What to work on:
Return every line below verbatim, with no additions, omissions, or changes to wording, numbers, or punctuation.

Task data:

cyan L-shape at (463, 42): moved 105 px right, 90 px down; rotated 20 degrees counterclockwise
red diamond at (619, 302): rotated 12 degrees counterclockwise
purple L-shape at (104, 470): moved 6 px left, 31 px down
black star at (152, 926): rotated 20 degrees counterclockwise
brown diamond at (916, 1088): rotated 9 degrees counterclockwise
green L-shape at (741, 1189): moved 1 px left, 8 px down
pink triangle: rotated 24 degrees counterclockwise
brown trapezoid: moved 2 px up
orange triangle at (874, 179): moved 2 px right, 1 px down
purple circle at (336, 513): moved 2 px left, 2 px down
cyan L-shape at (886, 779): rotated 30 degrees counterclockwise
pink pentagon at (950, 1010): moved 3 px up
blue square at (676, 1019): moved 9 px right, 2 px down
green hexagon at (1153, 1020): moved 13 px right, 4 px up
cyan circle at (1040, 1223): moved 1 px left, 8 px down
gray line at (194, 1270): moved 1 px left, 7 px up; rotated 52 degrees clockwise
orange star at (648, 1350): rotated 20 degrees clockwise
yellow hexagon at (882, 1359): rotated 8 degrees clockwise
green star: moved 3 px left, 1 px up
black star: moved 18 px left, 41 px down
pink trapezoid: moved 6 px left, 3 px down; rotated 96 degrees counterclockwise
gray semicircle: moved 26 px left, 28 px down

Correct response:
cyan L-shape at (463, 42): moved 105 px right, 90 px down; rotated 20 degrees counterclockwise
red diamond at (619, 302): rotated 12 degrees counterclockwise
purple L-shape at (104, 470): moved 6 px left, 31 px down
black star at (152, 926): rotated 20 degrees counterclockwise
brown diamond at (916, 1088): rotated 9 degrees counterclockwise
green L-shape at (741, 1189): moved 1 px left, 8 px down
pink triangle: rotated 24 degrees counterclockwise
brown trapezoid: moved 2 px up
orange triangle at (874, 179): moved 2 px right, 1 px down
purple circle at (336, 513): moved 2 px left, 2 px down
cyan L-shape at (886, 779): rotated 30 degrees counterclockwise
pink pentagon at (950, 1010): moved 3 px up
blue square at (676, 1019): moved 9 px right, 2 px down
green hexagon at (1153, 1020): moved 13 px right, 4 px up
cyan circle at (1040, 1223): moved 1 px left, 8 px down
gray line at (194, 1270): moved 1 px left, 7 px up; rotated 52 degrees clockwise
orange star at (648, 1350): rotated 20 degrees clockwise
yellow hexagon at (882, 1359): rotated 8 degrees clockwise
green star: moved 3 px left, 1 px up
black star: moved 18 px left, 41 px down
pink trapezoid: moved 6 px left, 3 px down; rotated 96 degrees counterclockwise
gray semicircle: moved 26 px left, 28 px down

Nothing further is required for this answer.